| Task requirements |
Transcribe only the lines of the listing below from the one holding "none -> black brick E8 level 2" through the one holding "none -> blue tile E9 level 1", inclusive, without any change.

== Input records ==

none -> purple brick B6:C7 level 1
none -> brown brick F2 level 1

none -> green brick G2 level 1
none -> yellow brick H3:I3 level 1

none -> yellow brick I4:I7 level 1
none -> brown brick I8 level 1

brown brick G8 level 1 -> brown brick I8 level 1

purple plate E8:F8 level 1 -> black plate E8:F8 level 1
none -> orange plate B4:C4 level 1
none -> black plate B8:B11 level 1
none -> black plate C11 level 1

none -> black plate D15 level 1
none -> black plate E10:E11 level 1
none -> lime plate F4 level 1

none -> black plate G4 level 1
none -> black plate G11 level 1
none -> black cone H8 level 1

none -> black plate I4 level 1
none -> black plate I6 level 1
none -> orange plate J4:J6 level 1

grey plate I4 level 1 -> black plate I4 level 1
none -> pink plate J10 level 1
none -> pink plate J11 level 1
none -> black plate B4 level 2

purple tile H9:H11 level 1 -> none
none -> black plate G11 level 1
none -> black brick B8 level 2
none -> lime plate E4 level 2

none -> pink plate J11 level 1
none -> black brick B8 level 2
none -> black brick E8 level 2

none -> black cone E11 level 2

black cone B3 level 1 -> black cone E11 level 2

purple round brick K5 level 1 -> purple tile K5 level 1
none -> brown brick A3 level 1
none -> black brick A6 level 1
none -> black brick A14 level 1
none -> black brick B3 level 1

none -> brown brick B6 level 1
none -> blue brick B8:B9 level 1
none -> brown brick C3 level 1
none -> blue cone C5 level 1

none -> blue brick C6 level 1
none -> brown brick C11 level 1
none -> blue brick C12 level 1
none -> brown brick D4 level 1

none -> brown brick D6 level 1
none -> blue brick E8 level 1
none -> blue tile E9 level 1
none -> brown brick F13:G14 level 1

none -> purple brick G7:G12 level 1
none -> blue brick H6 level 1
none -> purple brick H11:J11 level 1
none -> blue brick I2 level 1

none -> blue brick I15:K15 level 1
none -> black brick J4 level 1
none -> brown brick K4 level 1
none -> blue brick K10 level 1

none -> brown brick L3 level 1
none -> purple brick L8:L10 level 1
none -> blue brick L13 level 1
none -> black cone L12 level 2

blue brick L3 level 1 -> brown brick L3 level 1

===

| Result for this exercise |
none -> black brick E8 level 2

none -> black cone E11 level 2

black cone B3 level 1 -> black cone E11 level 2

purple round brick K5 level 1 -> purple tile K5 level 1
none -> brown brick A3 level 1
none -> black brick A6 level 1
none -> black brick A14 level 1
none -> black brick B3 level 1

none -> brown brick B6 level 1
none -> blue brick B8:B9 level 1
none -> brown brick C3 level 1
none -> blue cone C5 level 1

none -> blue brick C6 level 1
none -> brown brick C11 level 1
none -> blue brick C12 level 1
none -> brown brick D4 level 1

none -> brown brick D6 level 1
none -> blue brick E8 level 1
none -> blue tile E9 level 1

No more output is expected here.